[begin EXERCISE INPUT]

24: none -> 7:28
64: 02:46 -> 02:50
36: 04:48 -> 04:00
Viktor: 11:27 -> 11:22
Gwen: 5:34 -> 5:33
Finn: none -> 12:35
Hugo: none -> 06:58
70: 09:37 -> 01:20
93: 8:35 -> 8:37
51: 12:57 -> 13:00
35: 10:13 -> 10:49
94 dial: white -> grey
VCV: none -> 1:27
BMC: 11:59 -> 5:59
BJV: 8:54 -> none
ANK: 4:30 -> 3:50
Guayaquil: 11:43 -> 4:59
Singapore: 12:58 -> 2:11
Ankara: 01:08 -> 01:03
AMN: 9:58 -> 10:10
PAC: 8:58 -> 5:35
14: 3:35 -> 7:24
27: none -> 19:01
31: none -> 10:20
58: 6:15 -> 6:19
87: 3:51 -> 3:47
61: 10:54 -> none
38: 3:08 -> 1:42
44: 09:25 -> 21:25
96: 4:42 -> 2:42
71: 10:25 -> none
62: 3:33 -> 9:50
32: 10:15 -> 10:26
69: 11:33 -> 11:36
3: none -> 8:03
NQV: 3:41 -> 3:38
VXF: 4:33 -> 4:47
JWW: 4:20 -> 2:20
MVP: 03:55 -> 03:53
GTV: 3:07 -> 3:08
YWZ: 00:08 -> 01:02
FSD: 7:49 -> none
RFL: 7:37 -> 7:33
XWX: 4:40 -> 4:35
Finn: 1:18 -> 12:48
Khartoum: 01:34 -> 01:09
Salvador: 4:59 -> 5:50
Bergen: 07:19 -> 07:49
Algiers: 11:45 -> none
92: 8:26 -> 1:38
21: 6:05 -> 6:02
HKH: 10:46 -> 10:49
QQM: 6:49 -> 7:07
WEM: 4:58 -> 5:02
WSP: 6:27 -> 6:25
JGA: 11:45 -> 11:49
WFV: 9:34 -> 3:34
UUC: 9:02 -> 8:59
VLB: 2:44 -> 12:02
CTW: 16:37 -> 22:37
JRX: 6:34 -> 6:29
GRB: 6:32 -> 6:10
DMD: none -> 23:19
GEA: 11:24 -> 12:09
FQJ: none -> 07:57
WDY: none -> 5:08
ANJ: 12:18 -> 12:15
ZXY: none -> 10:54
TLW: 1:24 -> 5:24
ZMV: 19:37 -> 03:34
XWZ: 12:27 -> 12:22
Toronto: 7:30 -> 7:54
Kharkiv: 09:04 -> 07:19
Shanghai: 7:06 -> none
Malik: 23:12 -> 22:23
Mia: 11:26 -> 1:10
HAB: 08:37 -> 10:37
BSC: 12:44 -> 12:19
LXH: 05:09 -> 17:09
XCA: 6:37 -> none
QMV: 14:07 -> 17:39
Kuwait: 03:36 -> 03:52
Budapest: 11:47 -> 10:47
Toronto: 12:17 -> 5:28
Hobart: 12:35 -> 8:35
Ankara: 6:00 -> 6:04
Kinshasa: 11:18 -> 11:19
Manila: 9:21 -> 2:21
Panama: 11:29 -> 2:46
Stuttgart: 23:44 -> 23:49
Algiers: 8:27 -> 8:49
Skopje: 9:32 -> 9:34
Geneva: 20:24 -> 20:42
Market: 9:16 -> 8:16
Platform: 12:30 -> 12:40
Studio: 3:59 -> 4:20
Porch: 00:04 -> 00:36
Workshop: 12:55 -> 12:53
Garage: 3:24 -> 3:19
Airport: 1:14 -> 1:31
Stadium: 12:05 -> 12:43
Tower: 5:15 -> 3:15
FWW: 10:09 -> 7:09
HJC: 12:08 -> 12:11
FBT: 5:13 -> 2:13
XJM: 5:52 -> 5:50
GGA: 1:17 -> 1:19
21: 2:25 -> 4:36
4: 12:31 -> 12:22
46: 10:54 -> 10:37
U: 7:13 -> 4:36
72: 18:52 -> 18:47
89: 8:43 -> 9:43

[end EXERCISE INPUT]

**SHORT PROBLEM:** Write out every line of the listing above exactly as it stands, keeping the same order.

**ANSWER TO THIS PROBLEM:**
24: none -> 7:28
64: 02:46 -> 02:50
36: 04:48 -> 04:00
Viktor: 11:27 -> 11:22
Gwen: 5:34 -> 5:33
Finn: none -> 12:35
Hugo: none -> 06:58
70: 09:37 -> 01:20
93: 8:35 -> 8:37
51: 12:57 -> 13:00
35: 10:13 -> 10:49
94 dial: white -> grey
VCV: none -> 1:27
BMC: 11:59 -> 5:59
BJV: 8:54 -> none
ANK: 4:30 -> 3:50
Guayaquil: 11:43 -> 4:59
Singapore: 12:58 -> 2:11
Ankara: 01:08 -> 01:03
AMN: 9:58 -> 10:10
PAC: 8:58 -> 5:35
14: 3:35 -> 7:24
27: none -> 19:01
31: none -> 10:20
58: 6:15 -> 6:19
87: 3:51 -> 3:47
61: 10:54 -> none
38: 3:08 -> 1:42
44: 09:25 -> 21:25
96: 4:42 -> 2:42
71: 10:25 -> none
62: 3:33 -> 9:50
32: 10:15 -> 10:26
69: 11:33 -> 11:36
3: none -> 8:03
NQV: 3:41 -> 3:38
VXF: 4:33 -> 4:47
JWW: 4:20 -> 2:20
MVP: 03:55 -> 03:53
GTV: 3:07 -> 3:08
YWZ: 00:08 -> 01:02
FSD: 7:49 -> none
RFL: 7:37 -> 7:33
XWX: 4:40 -> 4:35
Finn: 1:18 -> 12:48
Khartoum: 01:34 -> 01:09
Salvador: 4:59 -> 5:50
Bergen: 07:19 -> 07:49
Algiers: 11:45 -> none
92: 8:26 -> 1:38
21: 6:05 -> 6:02
HKH: 10:46 -> 10:49
QQM: 6:49 -> 7:07
WEM: 4:58 -> 5:02
WSP: 6:27 -> 6:25
JGA: 11:45 -> 11:49
WFV: 9:34 -> 3:34
UUC: 9:02 -> 8:59
VLB: 2:44 -> 12:02
CTW: 16:37 -> 22:37
JRX: 6:34 -> 6:29
GRB: 6:32 -> 6:10
DMD: none -> 23:19
GEA: 11:24 -> 12:09
FQJ: none -> 07:57
WDY: none -> 5:08
ANJ: 12:18 -> 12:15
ZXY: none -> 10:54
TLW: 1:24 -> 5:24
ZMV: 19:37 -> 03:34
XWZ: 12:27 -> 12:22
Toronto: 7:30 -> 7:54
Kharkiv: 09:04 -> 07:19
Shanghai: 7:06 -> none
Malik: 23:12 -> 22:23
Mia: 11:26 -> 1:10
HAB: 08:37 -> 10:37
BSC: 12:44 -> 12:19
LXH: 05:09 -> 17:09
XCA: 6:37 -> none
QMV: 14:07 -> 17:39
Kuwait: 03:36 -> 03:52
Budapest: 11:47 -> 10:47
Toronto: 12:17 -> 5:28
Hobart: 12:35 -> 8:35
Ankara: 6:00 -> 6:04
Kinshasa: 11:18 -> 11:19
Manila: 9:21 -> 2:21
Panama: 11:29 -> 2:46
Stuttgart: 23:44 -> 23:49
Algiers: 8:27 -> 8:49
Skopje: 9:32 -> 9:34
Geneva: 20:24 -> 20:42
Market: 9:16 -> 8:16
Platform: 12:30 -> 12:40
Studio: 3:59 -> 4:20
Porch: 00:04 -> 00:36
Workshop: 12:55 -> 12:53
Garage: 3:24 -> 3:19
Airport: 1:14 -> 1:31
Stadium: 12:05 -> 12:43
Tower: 5:15 -> 3:15
FWW: 10:09 -> 7:09
HJC: 12:08 -> 12:11
FBT: 5:13 -> 2:13
XJM: 5:52 -> 5:50
GGA: 1:17 -> 1:19
21: 2:25 -> 4:36
4: 12:31 -> 12:22
46: 10:54 -> 10:37
U: 7:13 -> 4:36
72: 18:52 -> 18:47
89: 8:43 -> 9:43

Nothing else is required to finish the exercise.